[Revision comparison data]
----------------

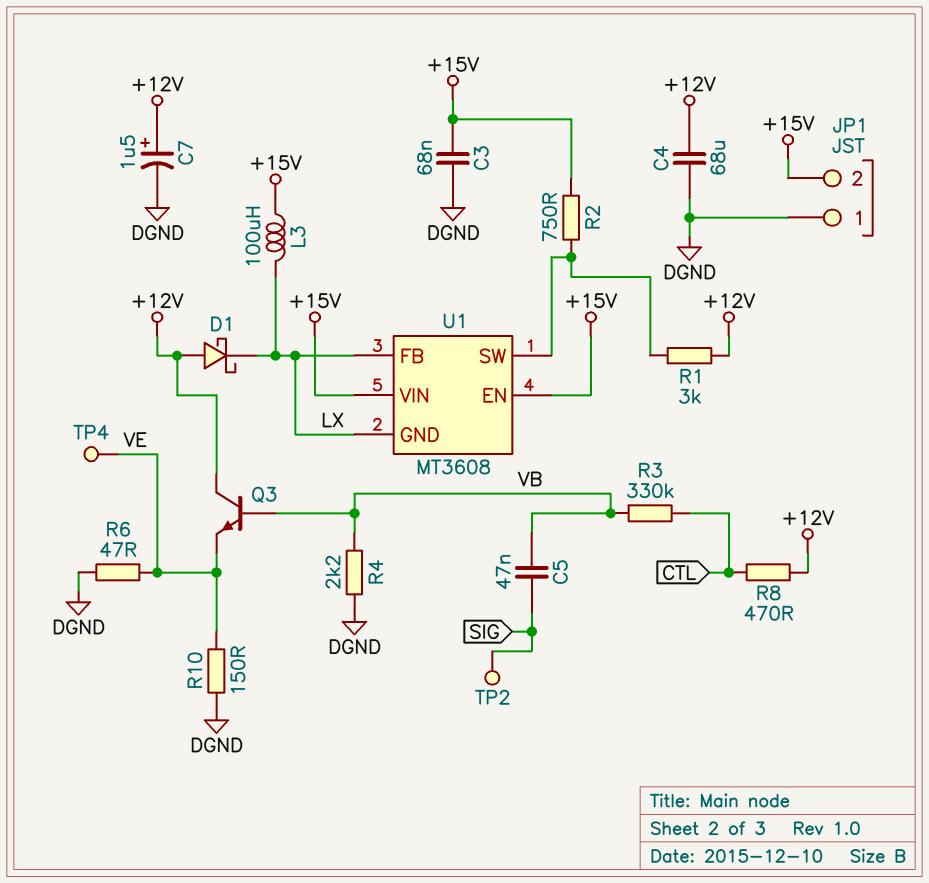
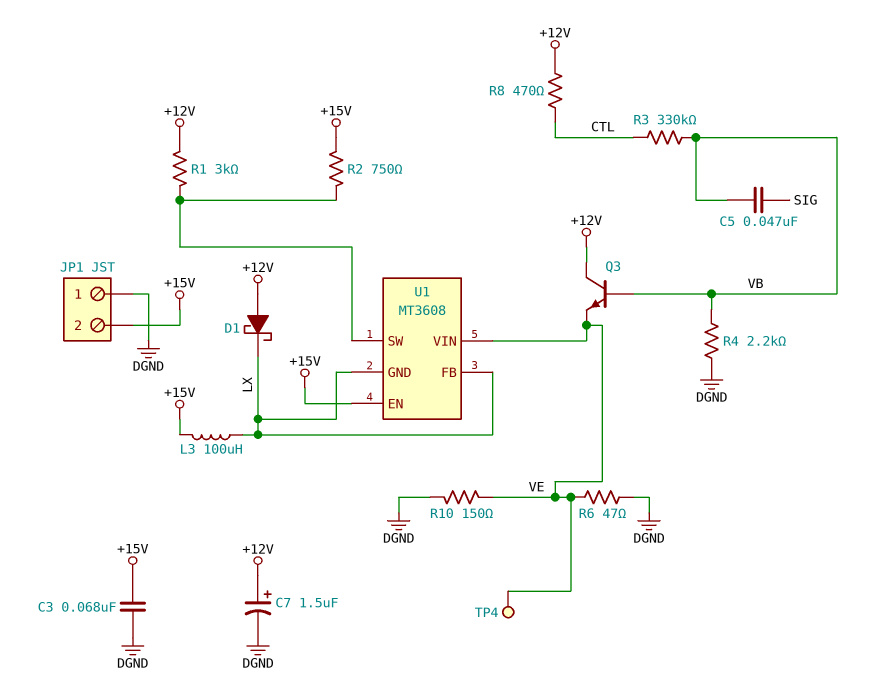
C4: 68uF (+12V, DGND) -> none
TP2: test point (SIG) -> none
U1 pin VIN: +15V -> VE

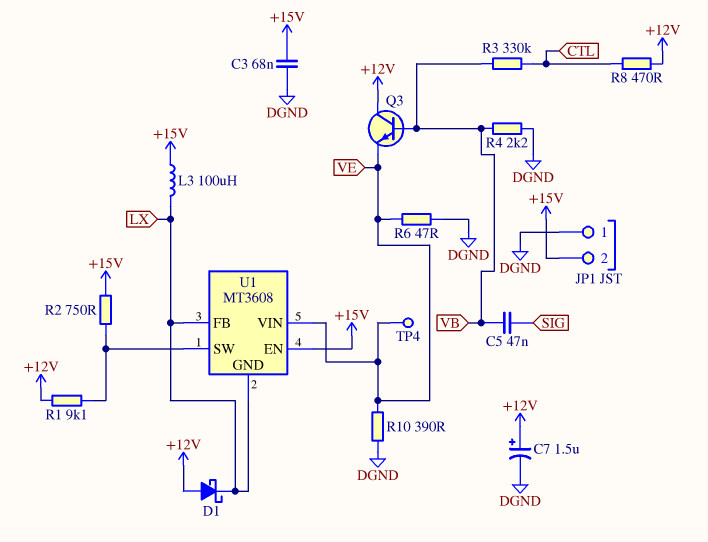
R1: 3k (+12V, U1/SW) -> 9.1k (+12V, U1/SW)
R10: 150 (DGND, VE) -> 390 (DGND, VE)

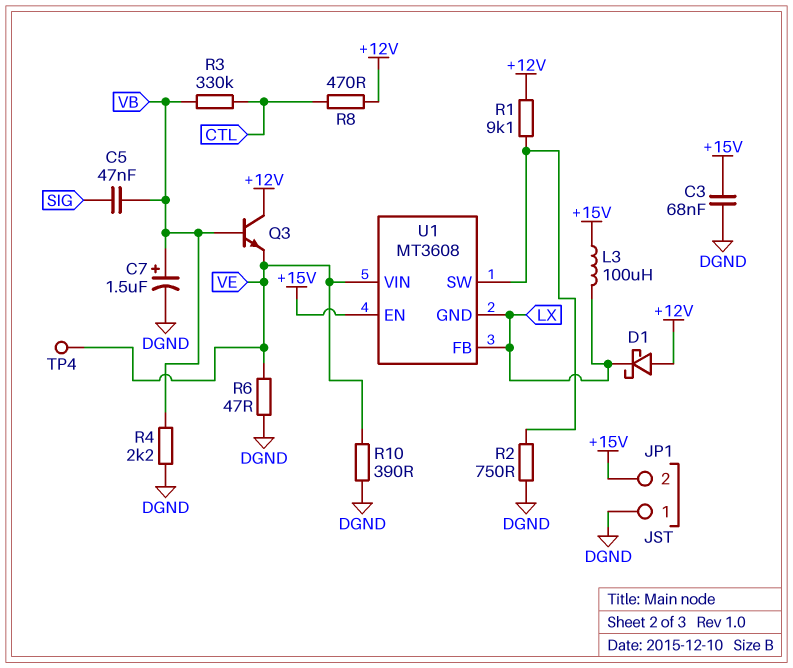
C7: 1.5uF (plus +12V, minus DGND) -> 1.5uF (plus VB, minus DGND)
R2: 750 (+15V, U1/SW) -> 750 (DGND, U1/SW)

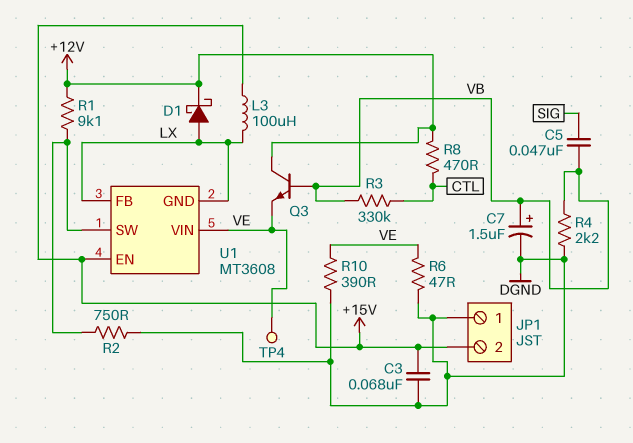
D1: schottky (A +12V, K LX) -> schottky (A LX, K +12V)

----------------

Scan the records above for the word "none" and return every line where it occurs.

C4: 68uF (+12V, DGND) -> none
TP2: test point (SIG) -> none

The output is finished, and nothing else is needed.